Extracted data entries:
------------------------------------------------------------------------

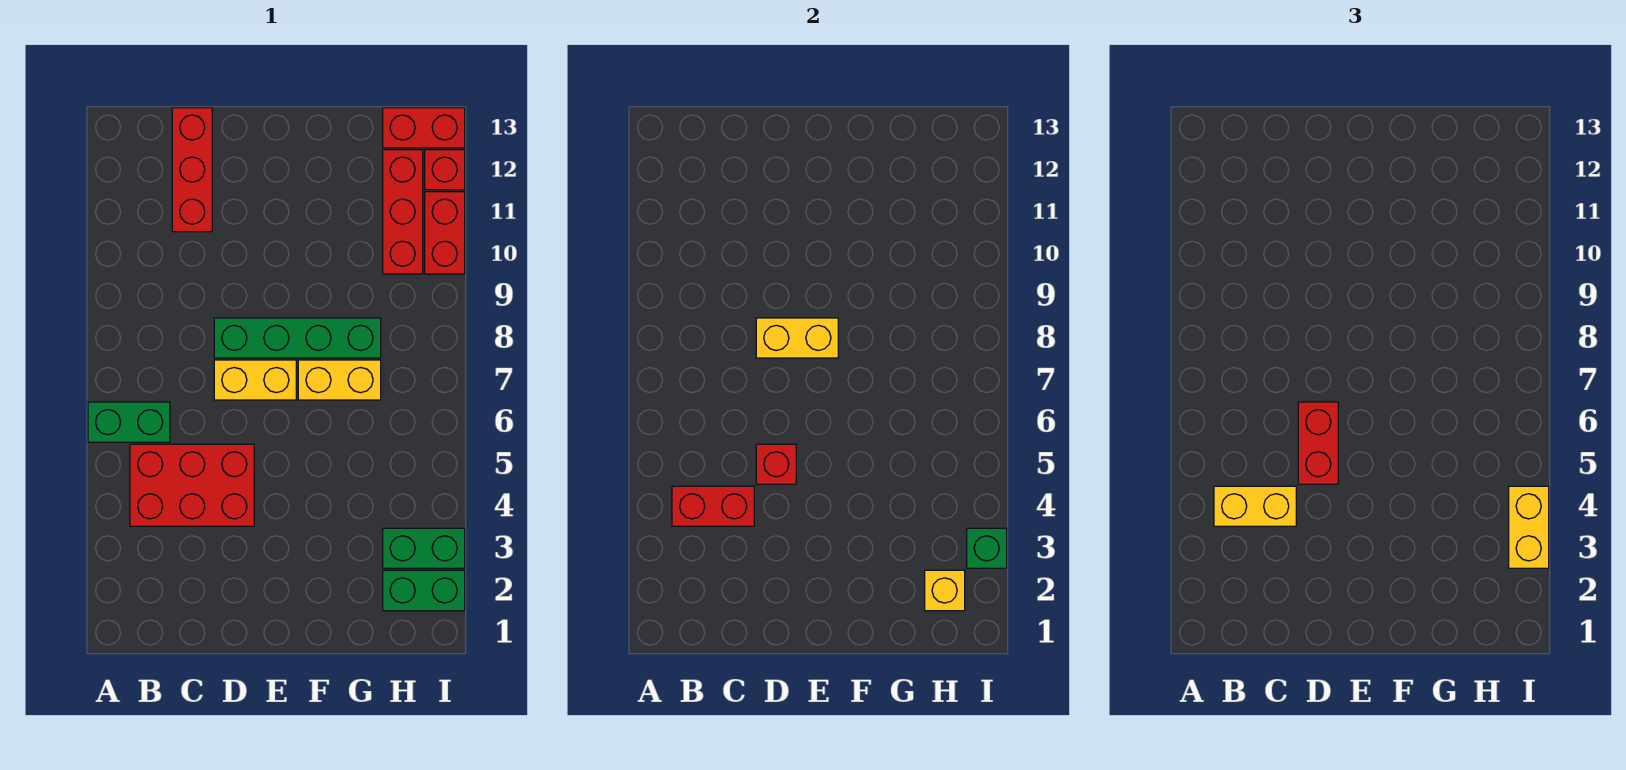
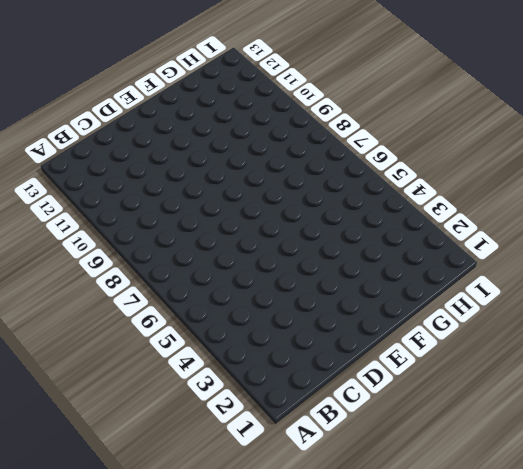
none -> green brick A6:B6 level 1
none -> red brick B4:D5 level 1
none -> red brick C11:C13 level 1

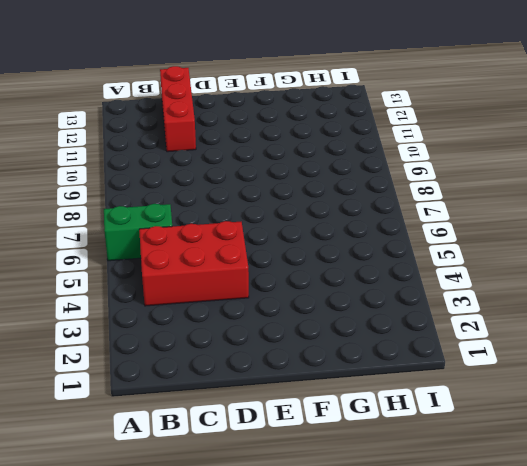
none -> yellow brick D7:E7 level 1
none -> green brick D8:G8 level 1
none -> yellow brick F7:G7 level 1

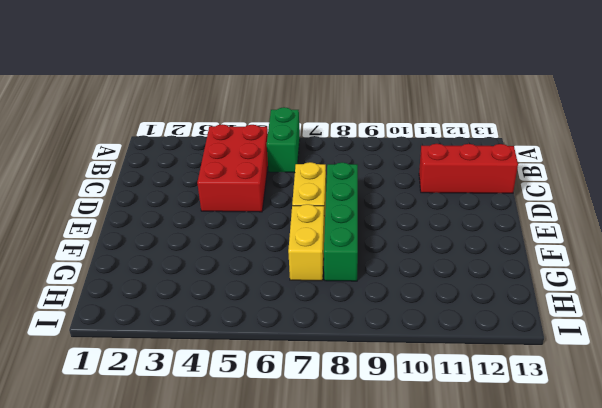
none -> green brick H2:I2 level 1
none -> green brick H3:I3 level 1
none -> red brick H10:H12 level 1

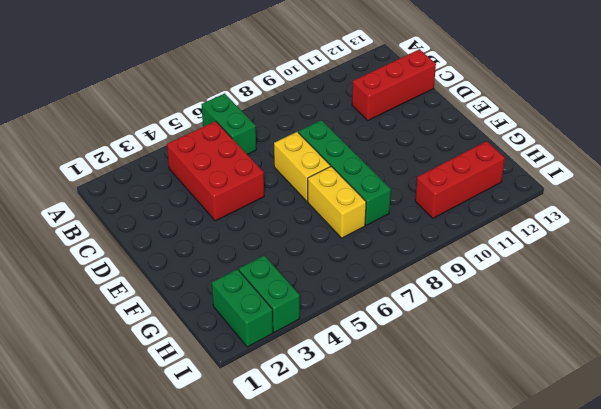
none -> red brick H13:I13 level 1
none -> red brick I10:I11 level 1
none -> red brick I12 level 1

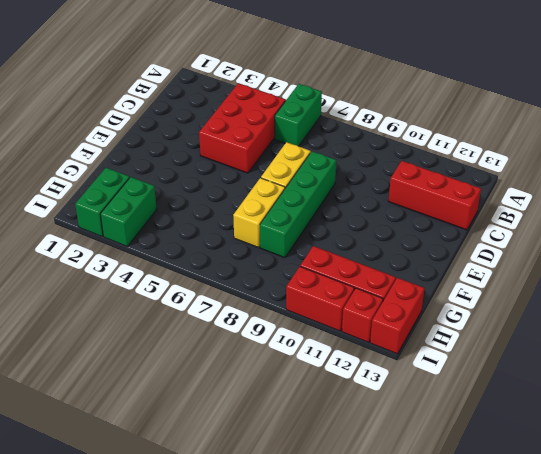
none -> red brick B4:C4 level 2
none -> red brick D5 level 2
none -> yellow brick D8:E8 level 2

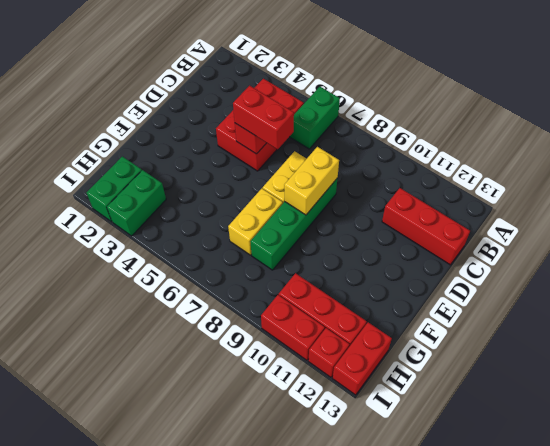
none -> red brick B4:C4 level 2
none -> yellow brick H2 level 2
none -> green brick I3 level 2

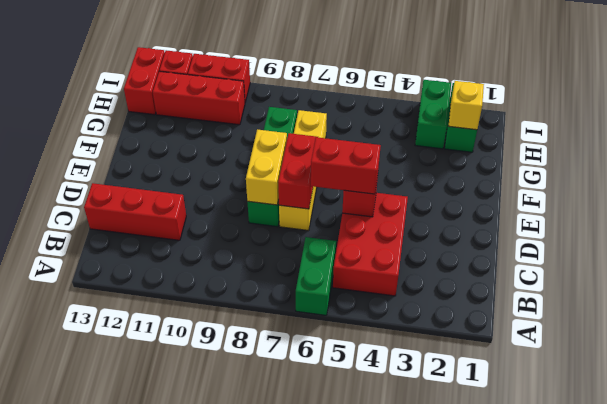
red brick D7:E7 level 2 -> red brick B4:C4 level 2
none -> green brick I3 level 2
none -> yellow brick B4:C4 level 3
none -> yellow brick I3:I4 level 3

------------------------------------------------------------------------

• [Exercise aim]:
Repeat nothing but the lines from the one containing "none -> green brick H3:I3 level 1" through the end of the entries, exactly, and skip the pictures.

• [Exercise result]:
none -> green brick H3:I3 level 1
none -> red brick H10:H12 level 1

none -> red brick H13:I13 level 1
none -> red brick I10:I11 level 1
none -> red brick I12 level 1

none -> red brick B4:C4 level 2
none -> red brick D5 level 2
none -> yellow brick D8:E8 level 2

none -> red brick B4:C4 level 2
none -> yellow brick H2 level 2
none -> green brick I3 level 2

red brick D7:E7 level 2 -> red brick B4:C4 level 2
none -> green brick I3 level 2
none -> yellow brick B4:C4 level 3
none -> yellow brick I3:I4 level 3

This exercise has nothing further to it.